Records excerpted from a collection:
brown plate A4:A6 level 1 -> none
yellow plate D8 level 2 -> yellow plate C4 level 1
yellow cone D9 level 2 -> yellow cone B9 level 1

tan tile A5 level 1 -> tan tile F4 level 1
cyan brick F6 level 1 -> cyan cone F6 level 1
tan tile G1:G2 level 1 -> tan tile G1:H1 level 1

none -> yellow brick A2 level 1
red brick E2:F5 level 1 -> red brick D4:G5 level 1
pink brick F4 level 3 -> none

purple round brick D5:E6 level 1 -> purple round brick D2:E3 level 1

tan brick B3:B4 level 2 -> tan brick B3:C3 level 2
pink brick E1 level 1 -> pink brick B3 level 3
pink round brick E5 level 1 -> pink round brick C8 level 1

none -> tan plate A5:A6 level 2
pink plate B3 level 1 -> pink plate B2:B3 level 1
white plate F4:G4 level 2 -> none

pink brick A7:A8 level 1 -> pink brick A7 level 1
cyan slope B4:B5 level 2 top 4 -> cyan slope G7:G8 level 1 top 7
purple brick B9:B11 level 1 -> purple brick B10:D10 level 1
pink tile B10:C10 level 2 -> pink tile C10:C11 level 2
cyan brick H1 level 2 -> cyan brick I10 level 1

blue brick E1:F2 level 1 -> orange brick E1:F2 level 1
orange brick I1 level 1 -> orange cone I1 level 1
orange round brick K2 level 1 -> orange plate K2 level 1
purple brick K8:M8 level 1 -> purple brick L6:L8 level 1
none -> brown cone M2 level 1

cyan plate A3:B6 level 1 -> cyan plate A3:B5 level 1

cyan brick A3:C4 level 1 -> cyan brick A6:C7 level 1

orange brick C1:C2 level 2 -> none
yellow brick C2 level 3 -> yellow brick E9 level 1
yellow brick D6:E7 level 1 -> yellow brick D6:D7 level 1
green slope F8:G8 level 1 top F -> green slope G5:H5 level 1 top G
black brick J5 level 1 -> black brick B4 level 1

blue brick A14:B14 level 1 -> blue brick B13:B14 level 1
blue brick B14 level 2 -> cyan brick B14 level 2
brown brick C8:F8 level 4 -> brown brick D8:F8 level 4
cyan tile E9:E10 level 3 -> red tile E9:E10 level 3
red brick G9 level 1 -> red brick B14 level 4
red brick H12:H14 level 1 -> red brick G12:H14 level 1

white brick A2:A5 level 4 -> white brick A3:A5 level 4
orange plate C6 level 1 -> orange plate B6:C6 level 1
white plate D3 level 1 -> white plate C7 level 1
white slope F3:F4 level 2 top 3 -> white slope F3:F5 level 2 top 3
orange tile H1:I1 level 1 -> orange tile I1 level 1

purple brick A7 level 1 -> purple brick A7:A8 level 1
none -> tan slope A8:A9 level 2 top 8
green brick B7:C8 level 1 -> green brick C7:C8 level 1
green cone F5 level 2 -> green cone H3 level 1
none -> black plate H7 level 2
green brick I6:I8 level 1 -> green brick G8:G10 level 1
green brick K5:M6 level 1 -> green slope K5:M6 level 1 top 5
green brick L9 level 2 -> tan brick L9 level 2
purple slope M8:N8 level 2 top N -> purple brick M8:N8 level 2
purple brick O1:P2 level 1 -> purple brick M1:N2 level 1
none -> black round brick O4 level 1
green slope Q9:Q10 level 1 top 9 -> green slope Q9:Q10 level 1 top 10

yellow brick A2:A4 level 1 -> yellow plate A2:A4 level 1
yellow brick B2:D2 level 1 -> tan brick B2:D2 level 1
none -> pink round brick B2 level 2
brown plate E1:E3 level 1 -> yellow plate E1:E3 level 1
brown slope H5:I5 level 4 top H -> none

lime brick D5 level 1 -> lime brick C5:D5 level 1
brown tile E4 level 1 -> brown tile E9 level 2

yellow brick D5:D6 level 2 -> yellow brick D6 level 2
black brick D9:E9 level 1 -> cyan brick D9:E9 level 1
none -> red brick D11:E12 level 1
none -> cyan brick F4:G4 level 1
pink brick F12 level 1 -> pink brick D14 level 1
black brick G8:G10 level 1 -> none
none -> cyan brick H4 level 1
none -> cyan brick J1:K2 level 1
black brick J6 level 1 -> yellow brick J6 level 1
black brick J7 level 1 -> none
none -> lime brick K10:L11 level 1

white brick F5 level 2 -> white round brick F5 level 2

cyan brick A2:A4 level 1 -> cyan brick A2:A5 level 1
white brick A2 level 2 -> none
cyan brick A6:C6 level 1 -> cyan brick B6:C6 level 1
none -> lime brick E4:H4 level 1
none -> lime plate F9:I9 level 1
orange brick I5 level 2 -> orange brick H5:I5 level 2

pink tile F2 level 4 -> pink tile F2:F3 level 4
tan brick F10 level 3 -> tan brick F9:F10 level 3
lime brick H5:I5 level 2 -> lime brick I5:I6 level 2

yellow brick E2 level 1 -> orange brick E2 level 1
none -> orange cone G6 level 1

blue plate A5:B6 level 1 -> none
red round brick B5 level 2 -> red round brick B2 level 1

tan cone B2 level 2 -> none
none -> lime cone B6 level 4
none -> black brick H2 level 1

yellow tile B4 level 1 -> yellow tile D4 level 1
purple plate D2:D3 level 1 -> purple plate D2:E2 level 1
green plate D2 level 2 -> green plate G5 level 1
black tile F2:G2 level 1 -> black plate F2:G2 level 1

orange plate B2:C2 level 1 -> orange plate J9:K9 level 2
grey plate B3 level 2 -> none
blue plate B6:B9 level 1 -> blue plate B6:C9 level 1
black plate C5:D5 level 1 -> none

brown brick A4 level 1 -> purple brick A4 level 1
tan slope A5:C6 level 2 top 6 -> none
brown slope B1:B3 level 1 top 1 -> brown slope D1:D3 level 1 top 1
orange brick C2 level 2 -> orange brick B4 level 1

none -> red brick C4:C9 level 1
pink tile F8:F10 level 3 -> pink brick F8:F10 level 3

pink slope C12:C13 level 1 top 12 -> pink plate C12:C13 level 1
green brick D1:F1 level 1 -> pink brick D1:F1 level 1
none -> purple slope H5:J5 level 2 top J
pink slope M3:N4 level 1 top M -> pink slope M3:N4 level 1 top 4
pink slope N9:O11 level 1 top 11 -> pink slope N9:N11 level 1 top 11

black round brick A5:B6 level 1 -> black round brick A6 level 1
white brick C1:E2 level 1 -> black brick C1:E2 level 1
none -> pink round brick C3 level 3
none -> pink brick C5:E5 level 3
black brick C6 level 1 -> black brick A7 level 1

### The problem
For this exercise, please output exactly the lines above starting at the line with "none -> orange cone G6 level 1" and ending at the line with "black plate C5:D5 level 1 -> none", ends included.

### Response to the task
none -> orange cone G6 level 1

blue plate A5:B6 level 1 -> none
red round brick B5 level 2 -> red round brick B2 level 1

tan cone B2 level 2 -> none
none -> lime cone B6 level 4
none -> black brick H2 level 1

yellow tile B4 level 1 -> yellow tile D4 level 1
purple plate D2:D3 level 1 -> purple plate D2:E2 level 1
green plate D2 level 2 -> green plate G5 level 1
black tile F2:G2 level 1 -> black plate F2:G2 level 1

orange plate B2:C2 level 1 -> orange plate J9:K9 level 2
grey plate B3 level 2 -> none
blue plate B6:B9 level 1 -> blue plate B6:C9 level 1
black plate C5:D5 level 1 -> none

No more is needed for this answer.